■ **Object correspondence data**
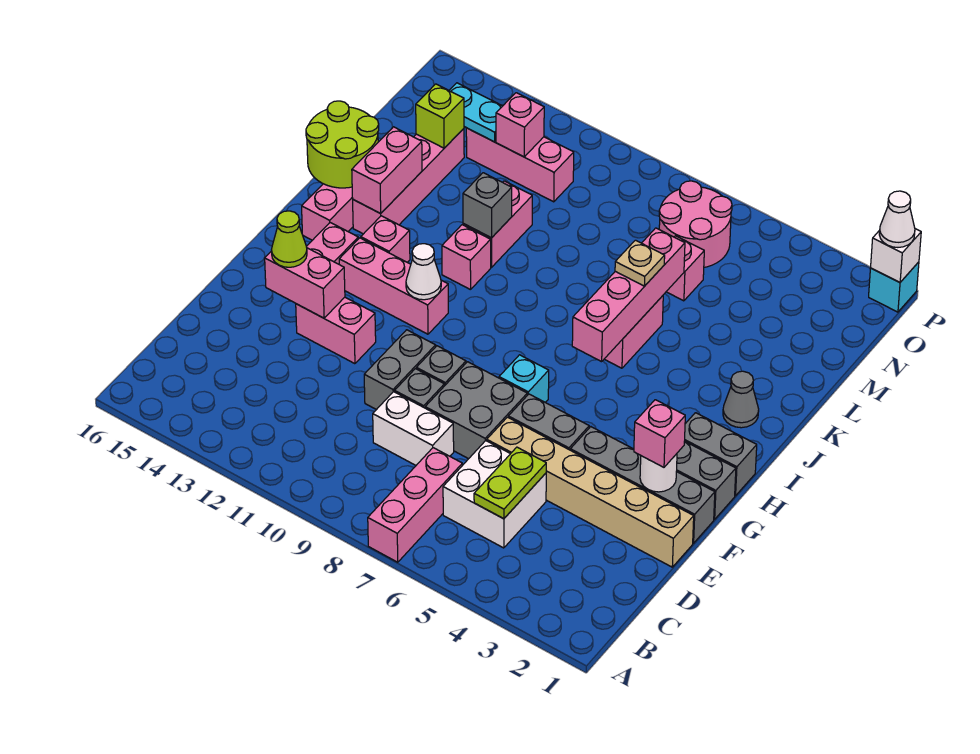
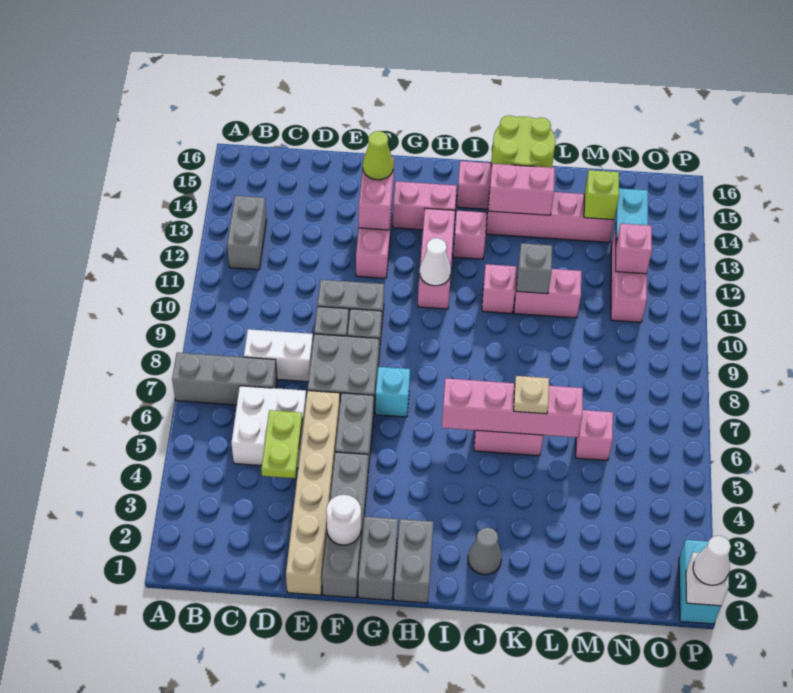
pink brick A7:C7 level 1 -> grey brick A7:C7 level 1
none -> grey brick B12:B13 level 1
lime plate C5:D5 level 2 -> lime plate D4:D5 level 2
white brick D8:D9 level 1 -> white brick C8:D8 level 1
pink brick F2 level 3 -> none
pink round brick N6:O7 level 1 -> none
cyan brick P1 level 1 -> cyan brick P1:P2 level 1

■ **WHAT YOU NEED TO DO**
Above are the records; copy them exactly without the pictures.

■ **RESULT FOR THIS EXERCISE**
pink brick A7:C7 level 1 -> grey brick A7:C7 level 1
none -> grey brick B12:B13 level 1
lime plate C5:D5 level 2 -> lime plate D4:D5 level 2
white brick D8:D9 level 1 -> white brick C8:D8 level 1
pink brick F2 level 3 -> none
pink round brick N6:O7 level 1 -> none
cyan brick P1 level 1 -> cyan brick P1:P2 level 1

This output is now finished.